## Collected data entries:

▼

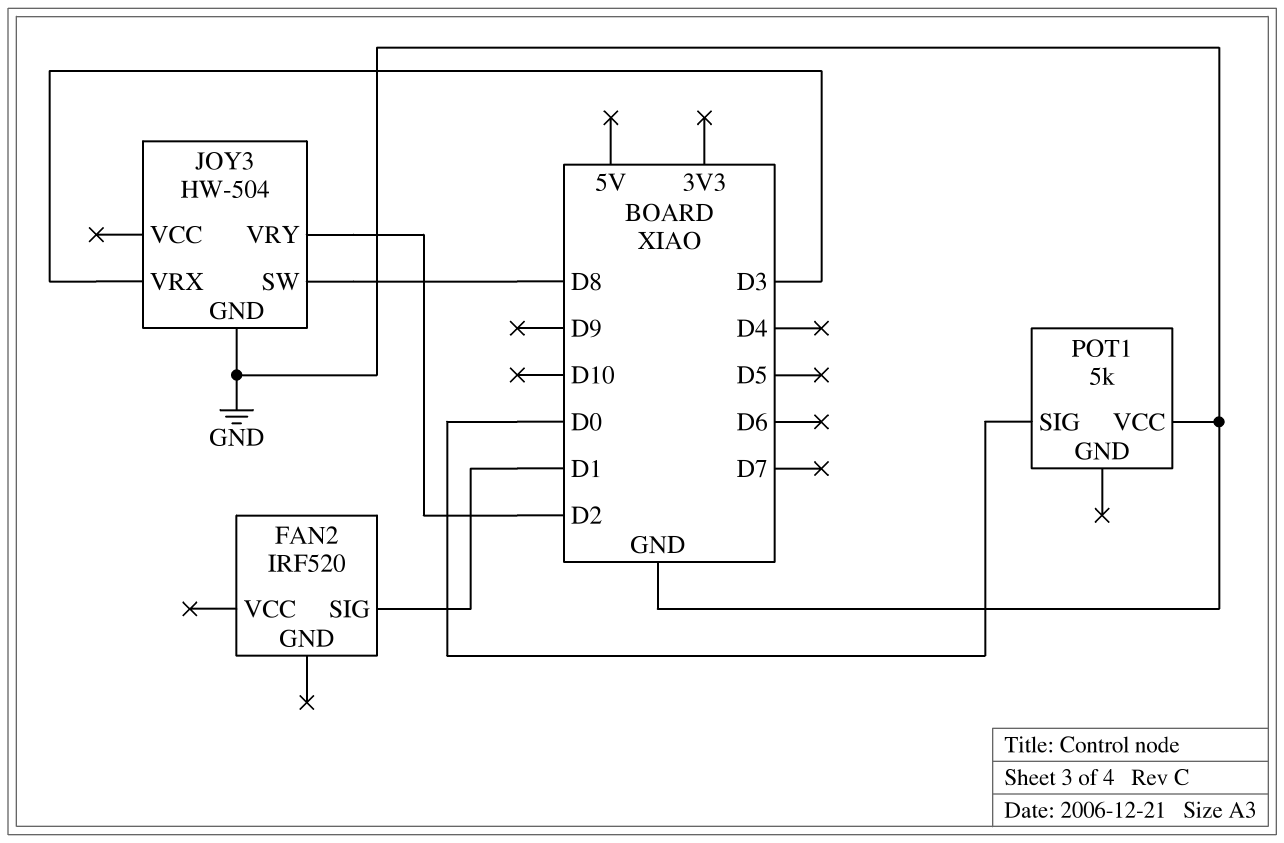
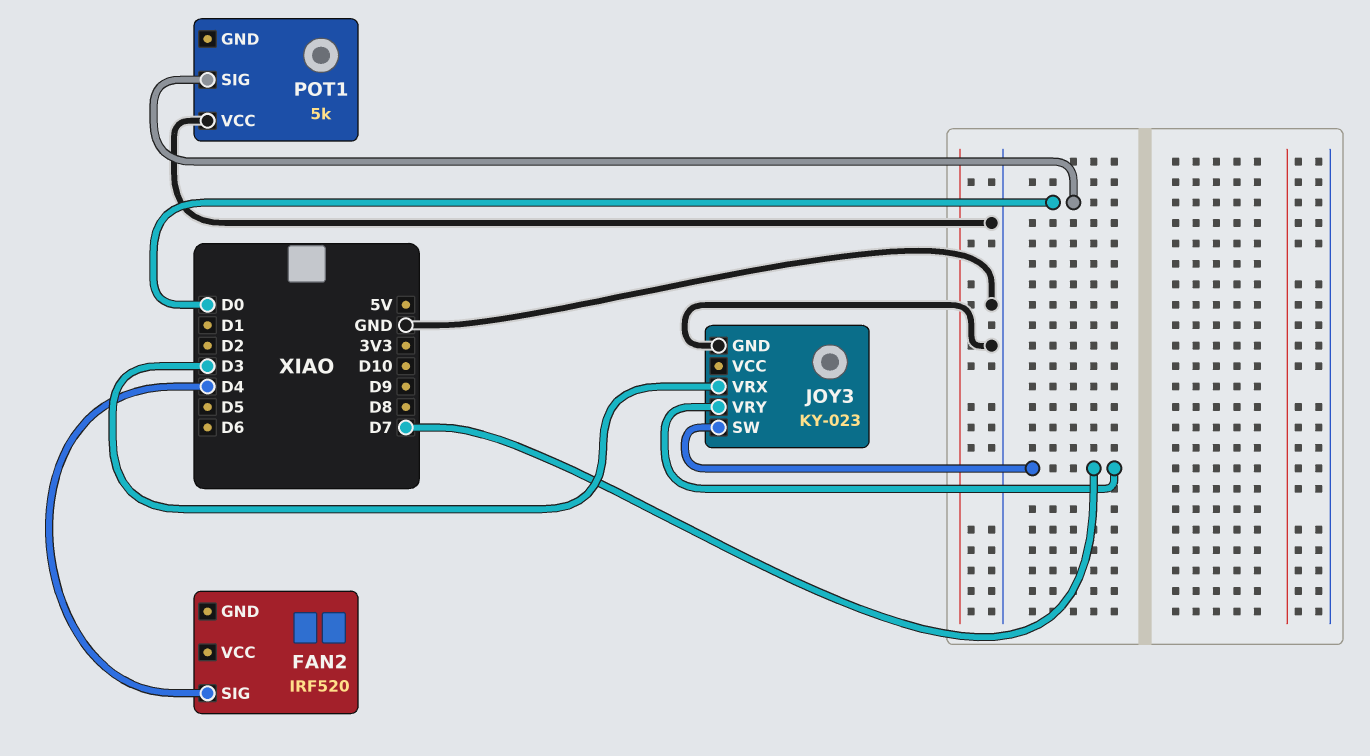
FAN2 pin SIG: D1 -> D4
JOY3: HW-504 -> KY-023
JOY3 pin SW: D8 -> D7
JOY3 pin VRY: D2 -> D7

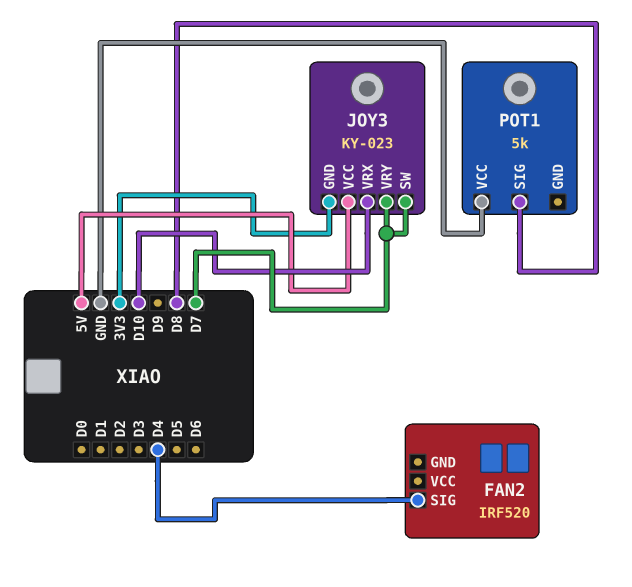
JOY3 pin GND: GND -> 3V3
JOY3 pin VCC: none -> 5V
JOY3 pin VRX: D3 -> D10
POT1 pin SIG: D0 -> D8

▲

## Exercise prompt:
Leave out every picture and transcribe the remaining entries exactly.

## Task answer:
FAN2 pin SIG: D1 -> D4
JOY3: HW-504 -> KY-023
JOY3 pin SW: D8 -> D7
JOY3 pin VRY: D2 -> D7

JOY3 pin GND: GND -> 3V3
JOY3 pin VCC: none -> 5V
JOY3 pin VRX: D3 -> D10
POT1 pin SIG: D0 -> D8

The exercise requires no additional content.